- _What is required_
Output only the lines below from the one containing "J1 pin 1: 0V -> +12V" to the one containing "R2: 6.8k (0V, SIG) -> 1.3k (0V, SIG)", exactly as written, both ends kept.

- _Information shown_

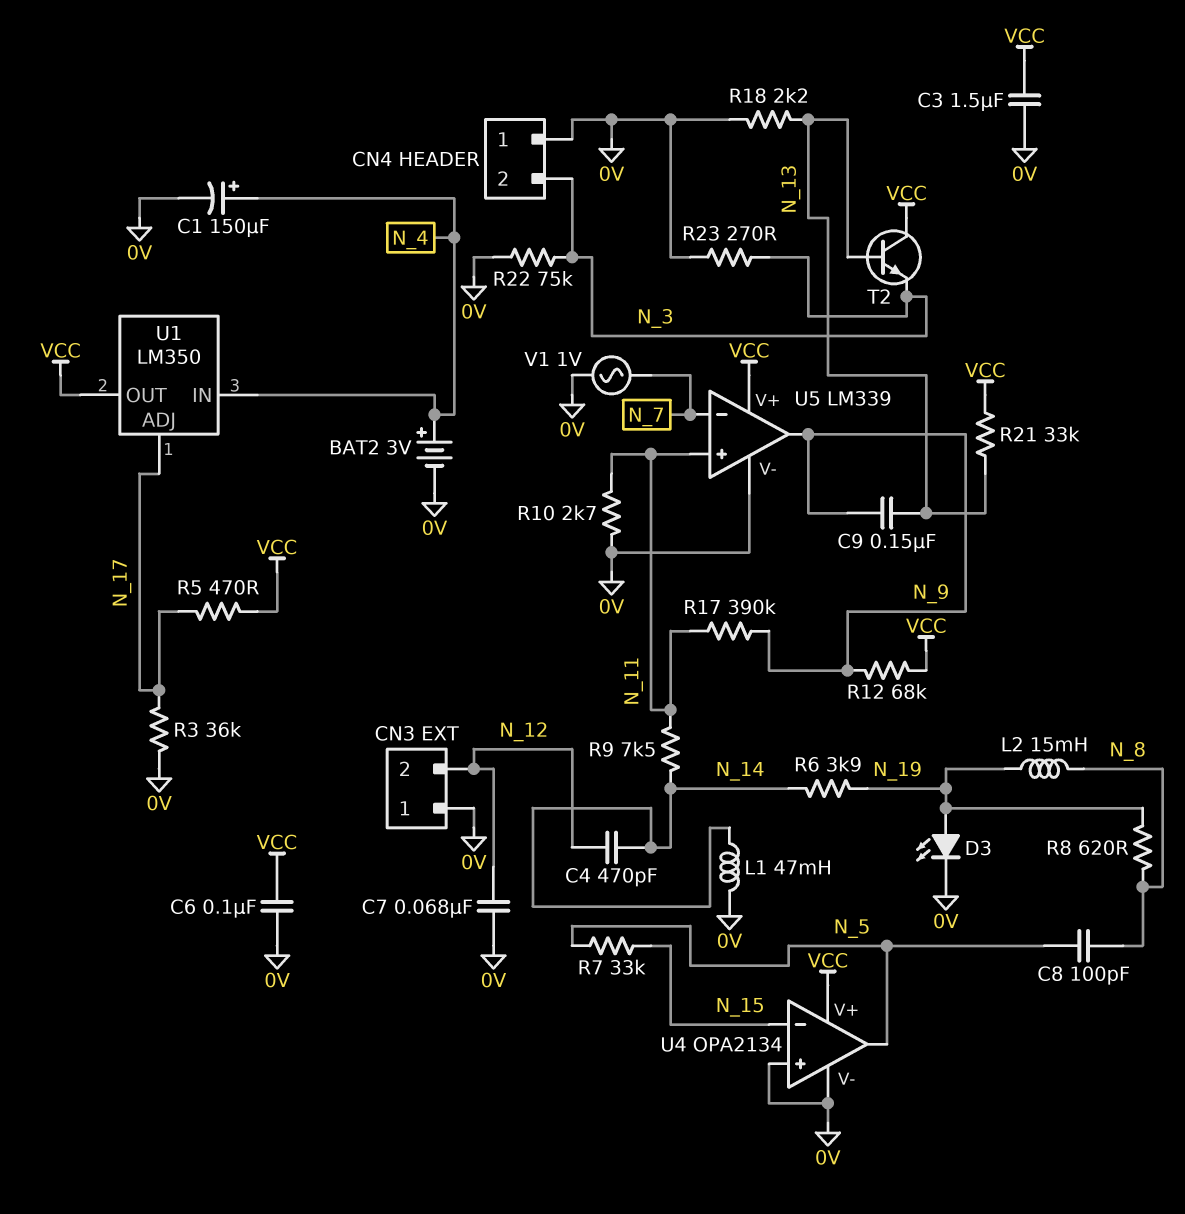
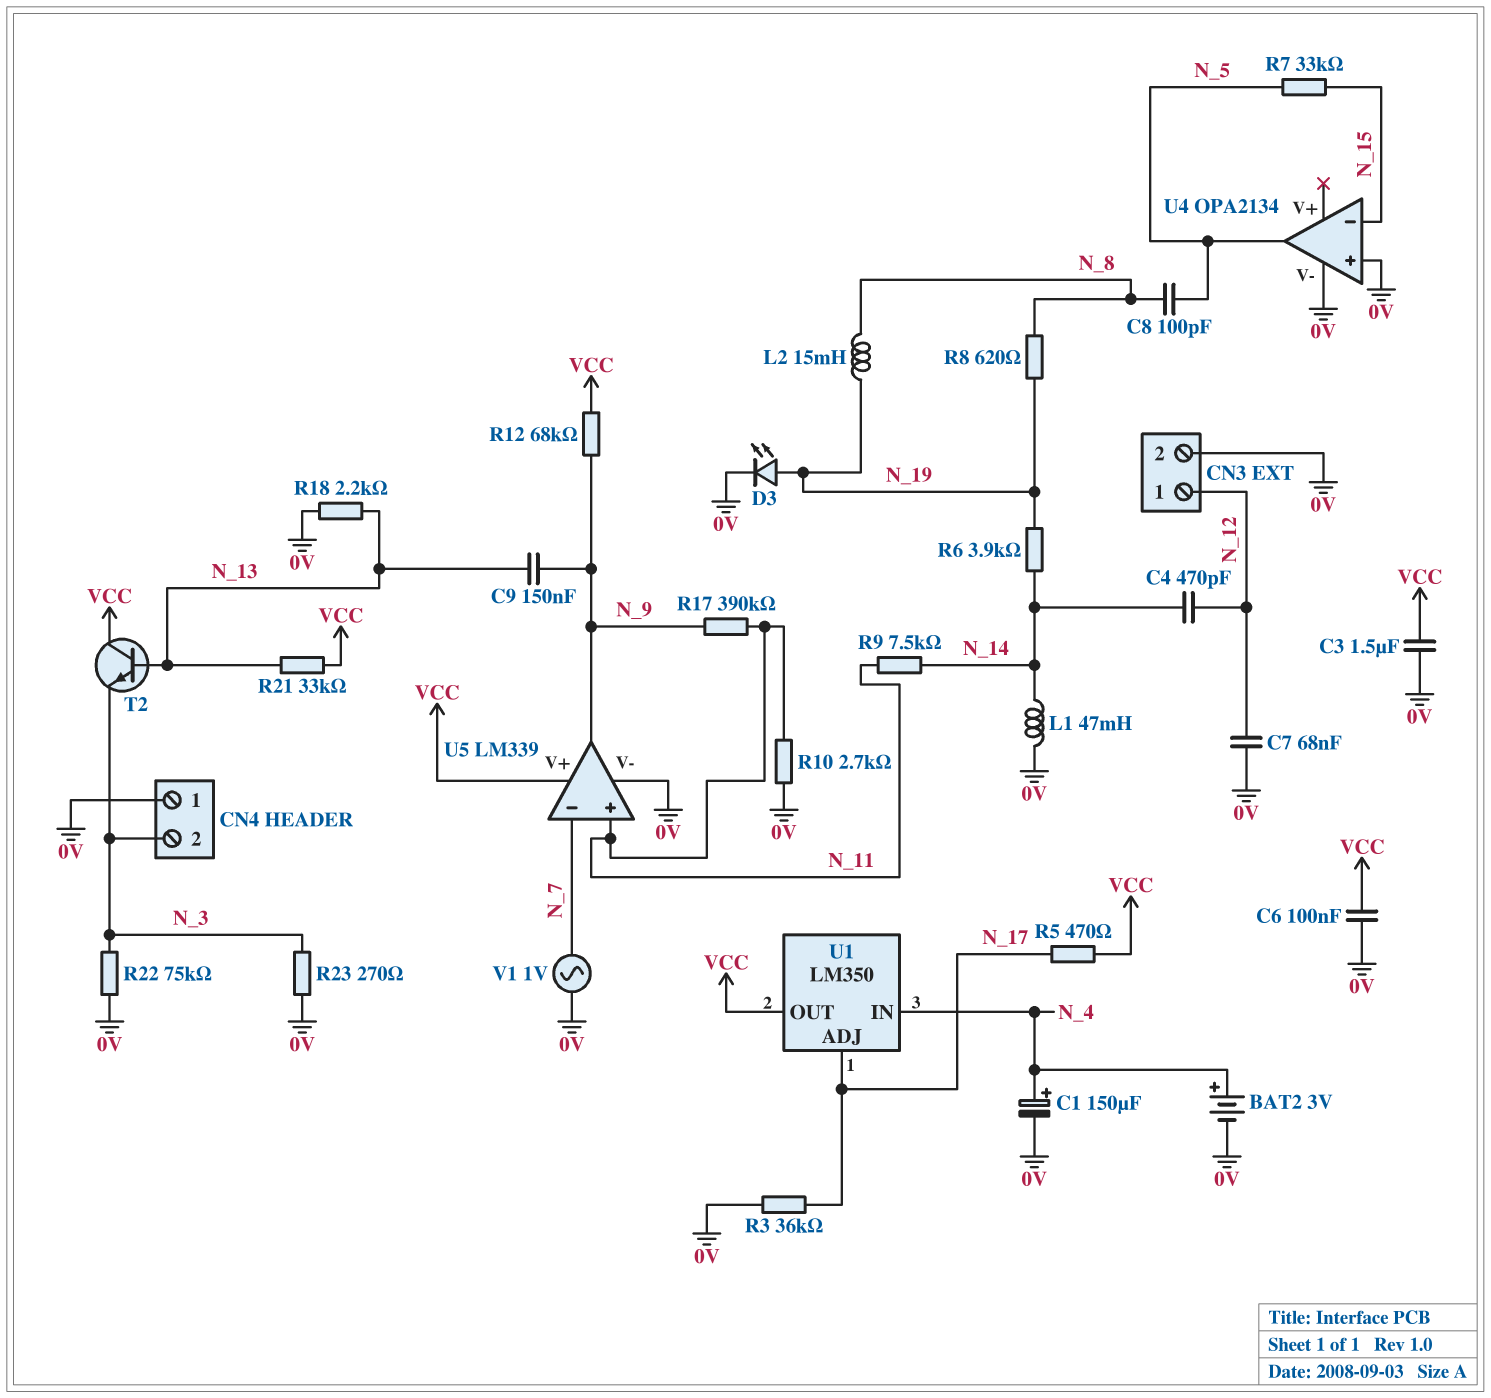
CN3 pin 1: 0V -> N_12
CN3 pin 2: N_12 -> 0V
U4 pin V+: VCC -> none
---
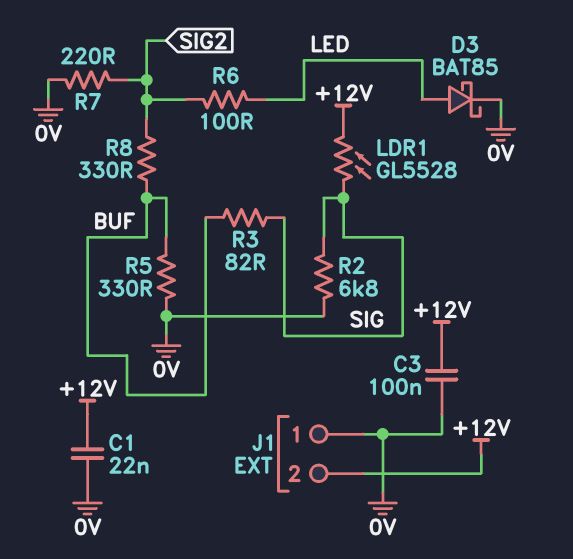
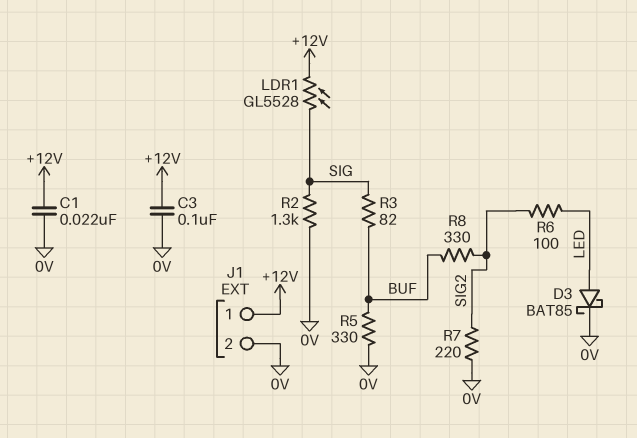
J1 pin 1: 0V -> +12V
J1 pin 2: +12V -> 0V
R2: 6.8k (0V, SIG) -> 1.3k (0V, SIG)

- _Result for this task_
J1 pin 1: 0V -> +12V
J1 pin 2: +12V -> 0V
R2: 6.8k (0V, SIG) -> 1.3k (0V, SIG)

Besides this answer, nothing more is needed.